Your assignment
The entries below are to be copied exactly, with every picture left out.

[[ Recorded information, beginning ]]

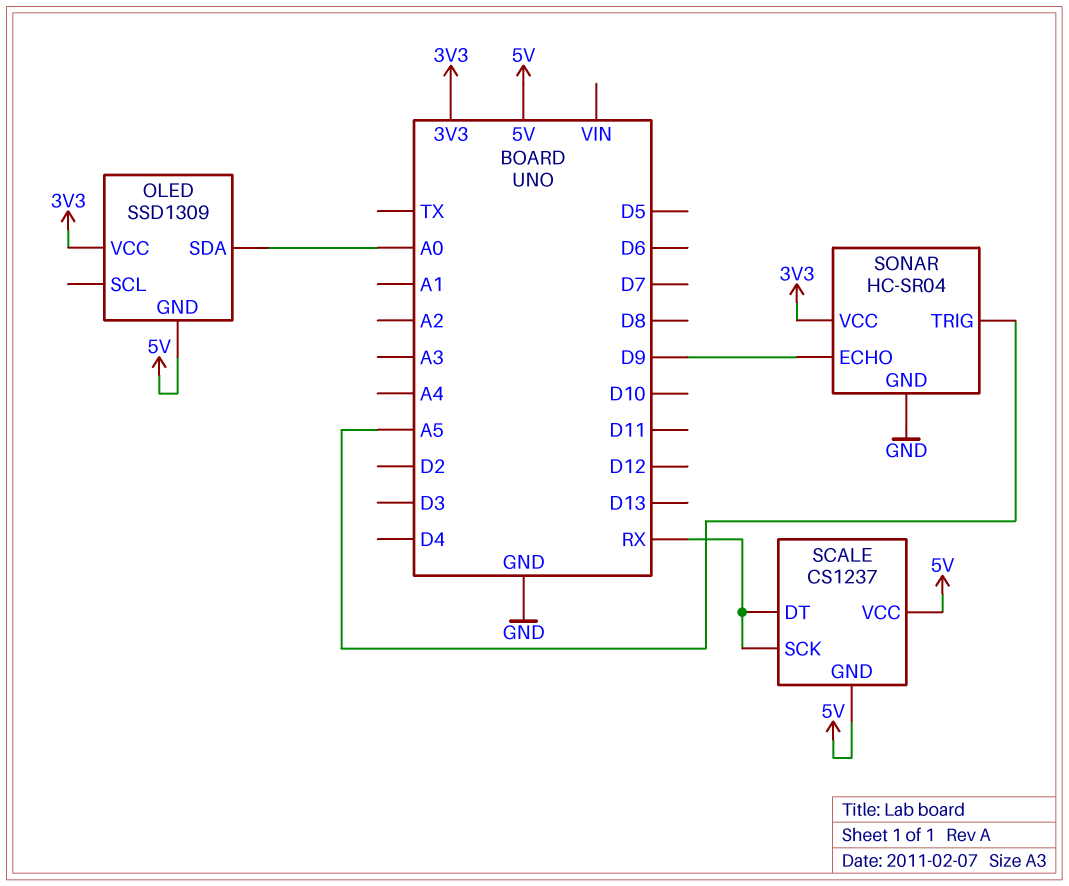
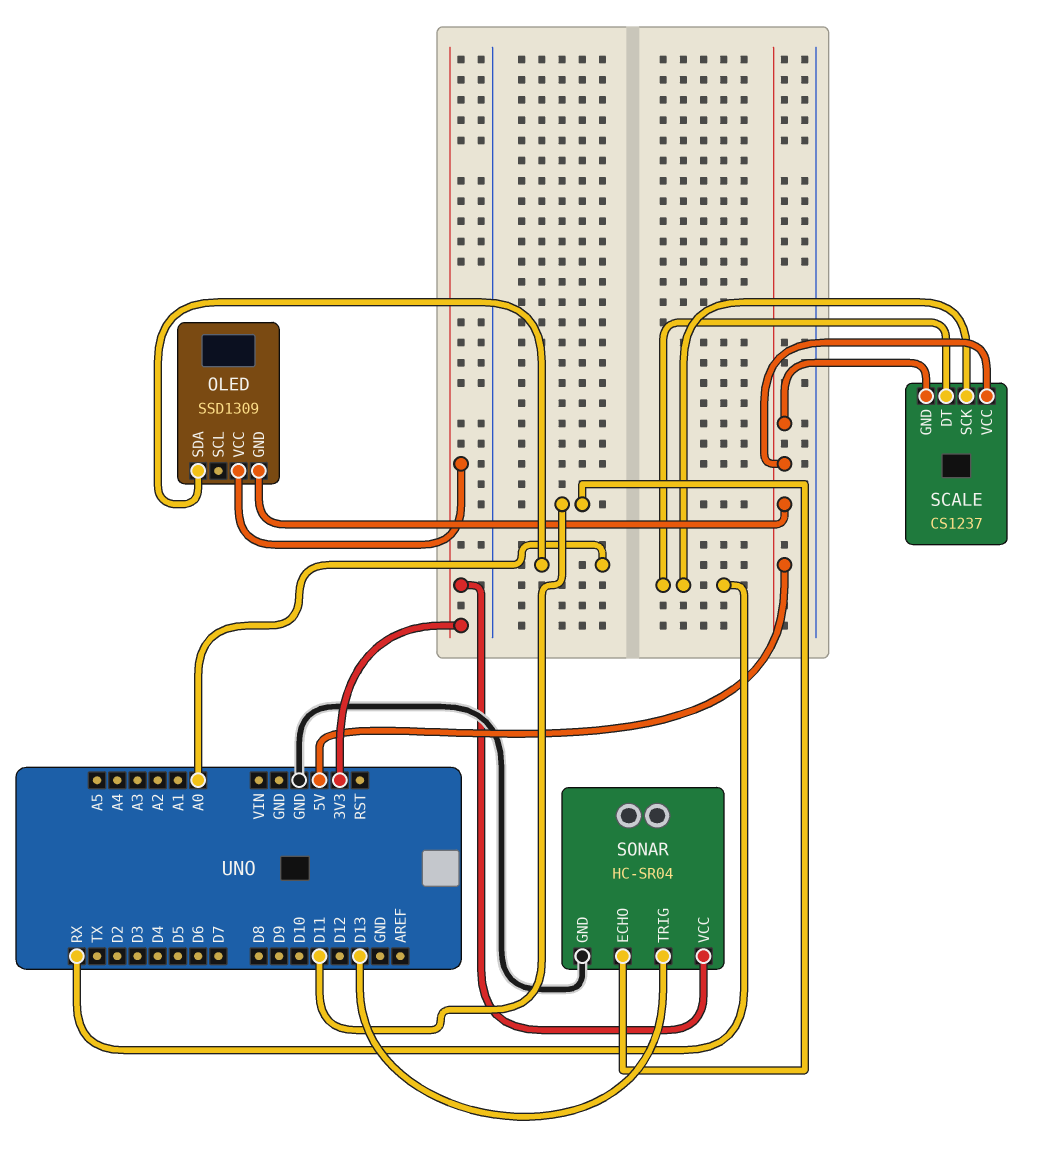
SONAR pin ECHO: D9 -> D11
SONAR pin TRIG: A5 -> D13

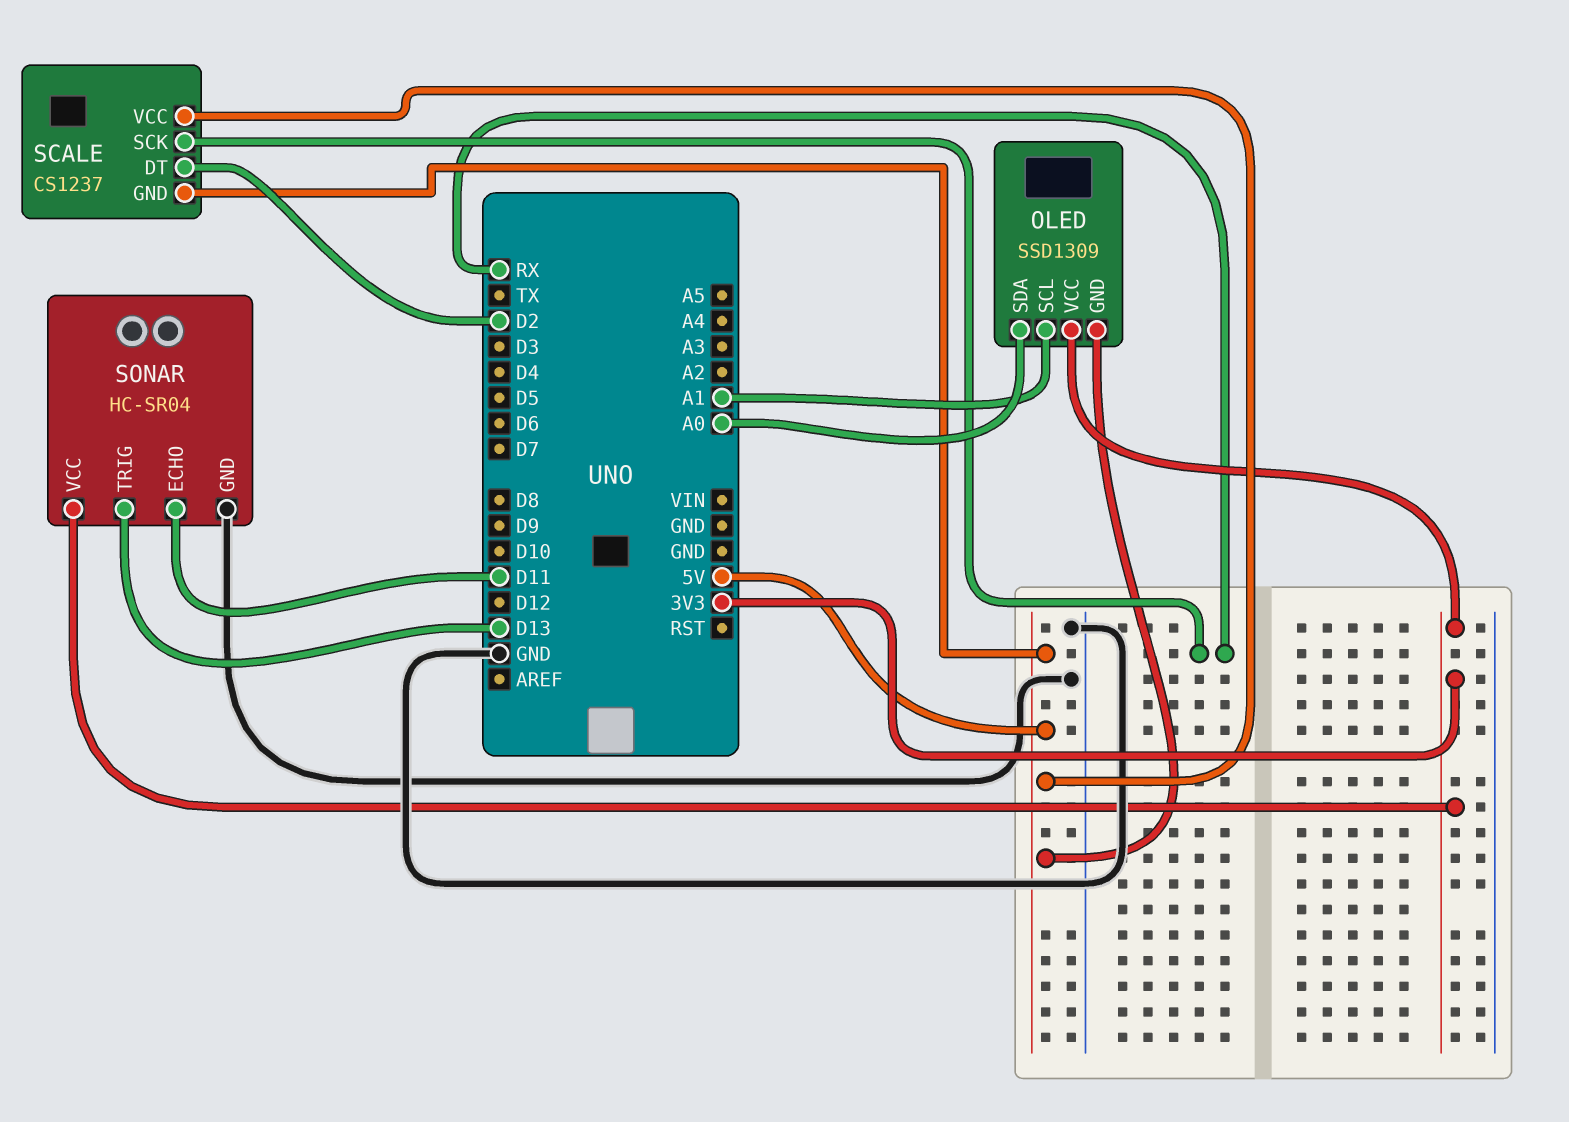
OLED pin SCL: none -> A1
SCALE pin DT: RX -> D2

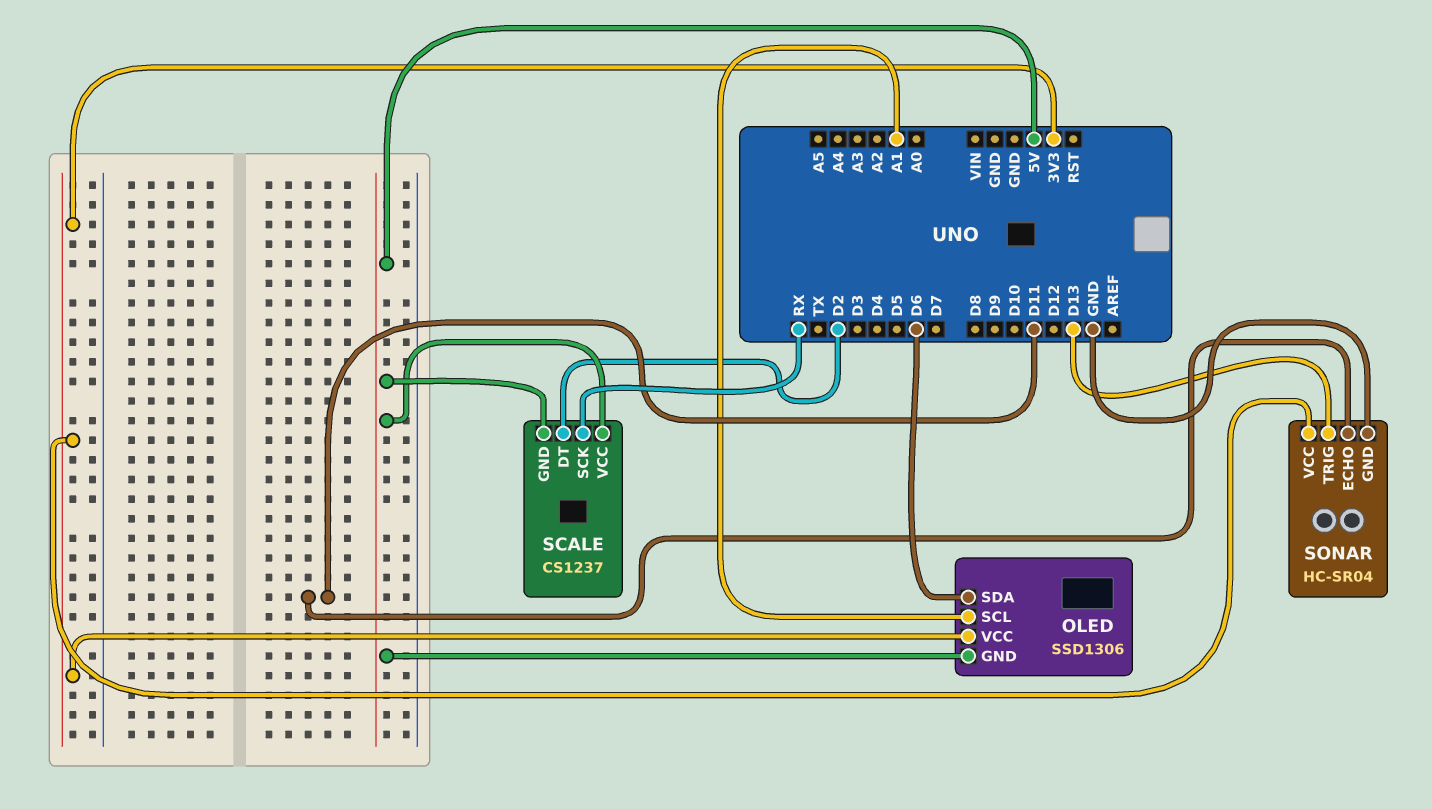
OLED: SSD1309 -> SSD1306
OLED pin SDA: A0 -> D6

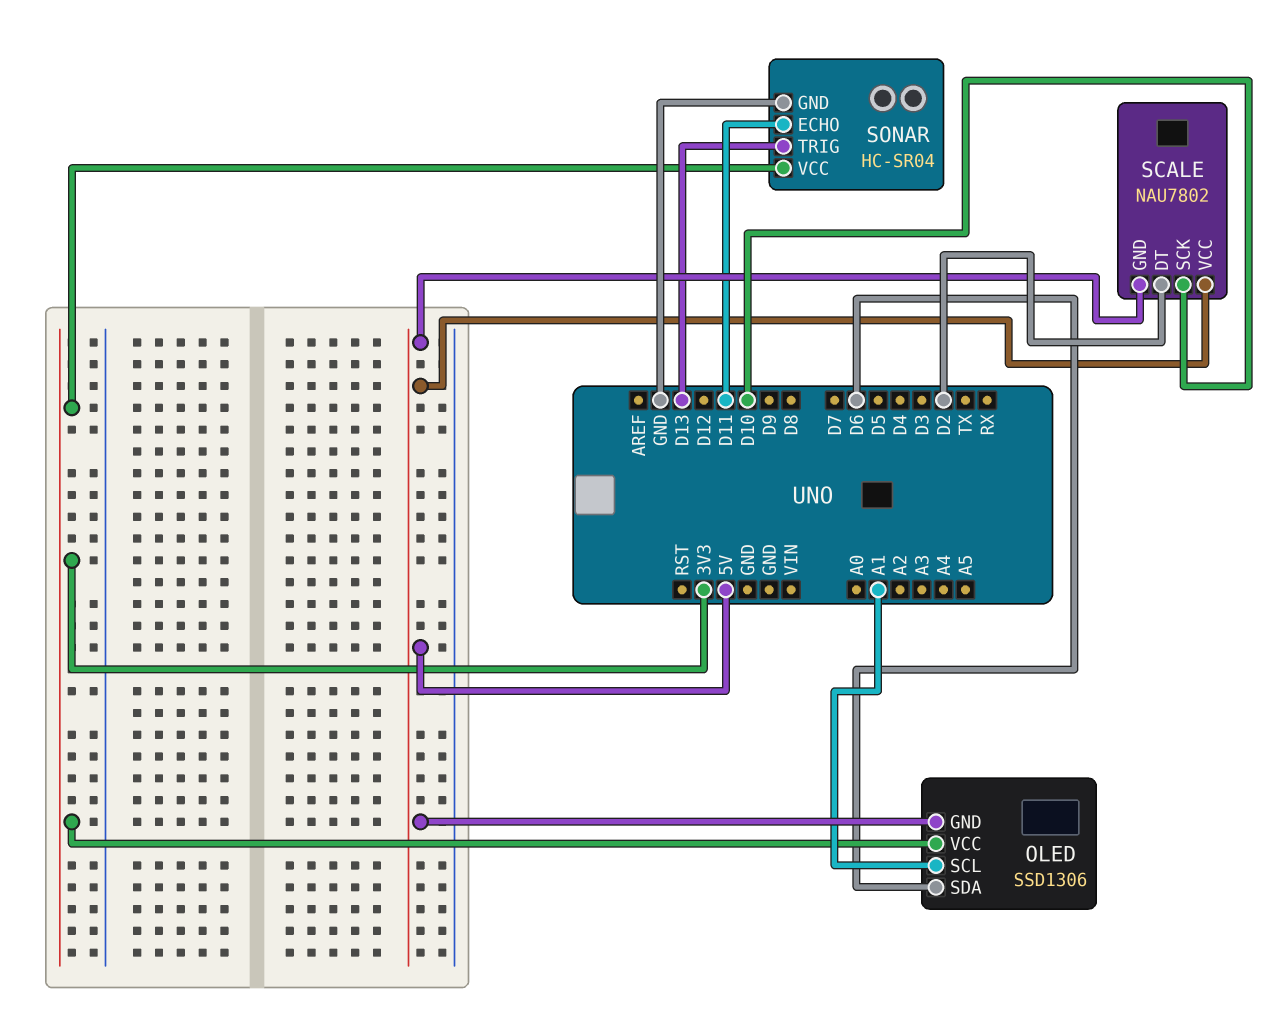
SCALE: CS1237 -> NAU7802
SCALE pin SCK: RX -> D10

[[ Recorded information, end ]]

Answer to the problem
SONAR pin ECHO: D9 -> D11
SONAR pin TRIG: A5 -> D13

OLED pin SCL: none -> A1
SCALE pin DT: RX -> D2

OLED: SSD1309 -> SSD1306
OLED pin SDA: A0 -> D6

SCALE: CS1237 -> NAU7802
SCALE pin SCK: RX -> D10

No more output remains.